Top of EXTRACTED RECORDS
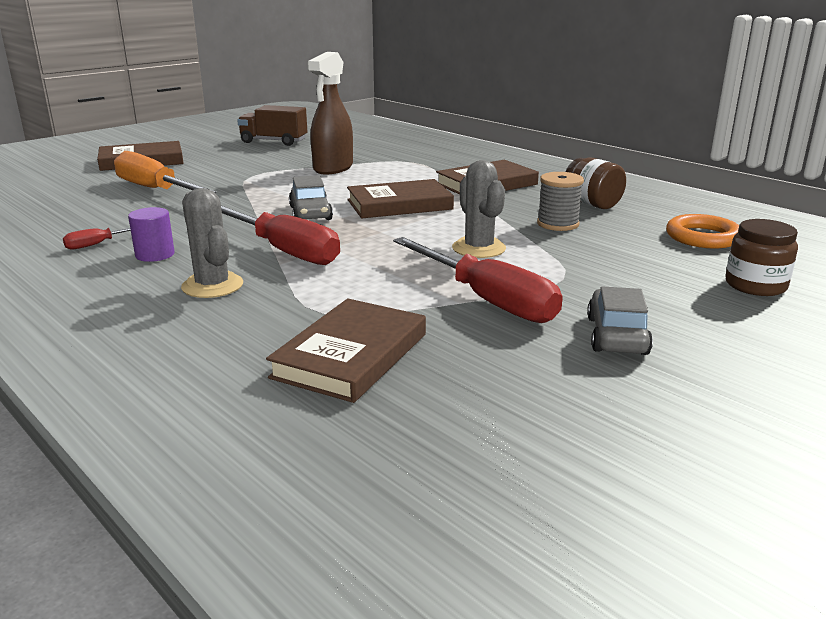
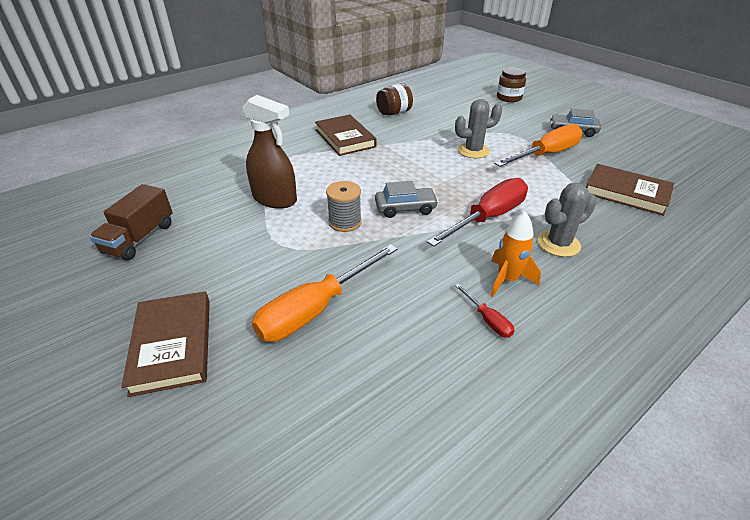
camera: 85 degrees left, 15 degrees up
(155, 255) = (507, 280): purple cylinder -> orange rocket
(399, 204) = (387, 171): brown book -> none
(487, 300) = (546, 154): red screwdriver -> orange screwdriver
(558, 224) = (430, 126): grey spool -> grey spool (345, 222)
(703, 237) = (449, 97): orange ring -> none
Bottom of EXTRACTED RECORDS
**WHAT YOU ARE ASKED TO DO**. Repeat the records exactly but leave out the images.

**RESPONSE BOX**.
camera: 85 degrees left, 15 degrees up
(155, 255) = (507, 280): purple cylinder -> orange rocket
(399, 204) = (387, 171): brown book -> none
(487, 300) = (546, 154): red screwdriver -> orange screwdriver
(558, 224) = (430, 126): grey spool -> grey spool (345, 222)
(703, 237) = (449, 97): orange ring -> none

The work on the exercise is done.